# [REQUIREMENT]
Drop the images. Copy every line below character for character.

# [INFORMATION SHOWN]
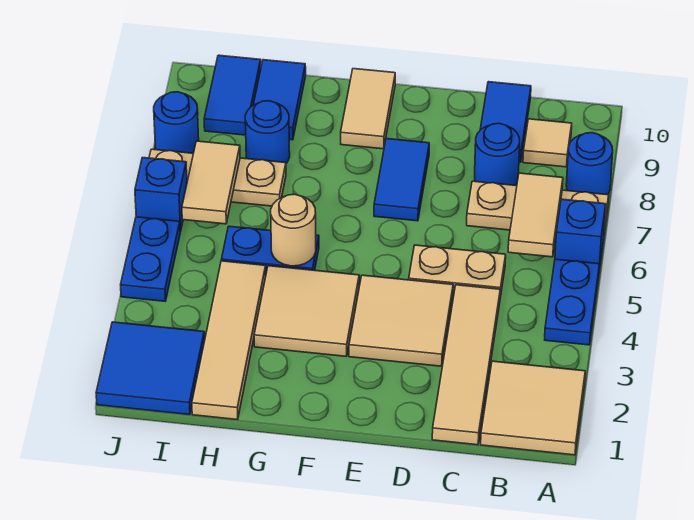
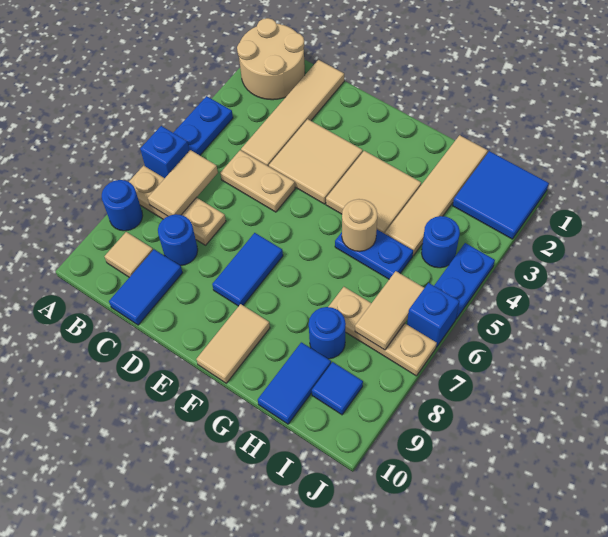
tan tile A1:B2 level 1 -> tan round brick A1:B2 level 1
blue tile I9:I10 level 1 -> blue tile I9 level 1
blue round brick J8 level 1 -> blue round brick I4 level 1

# [OUTPUT BELOW]
tan tile A1:B2 level 1 -> tan round brick A1:B2 level 1
blue tile I9:I10 level 1 -> blue tile I9 level 1
blue round brick J8 level 1 -> blue round brick I4 level 1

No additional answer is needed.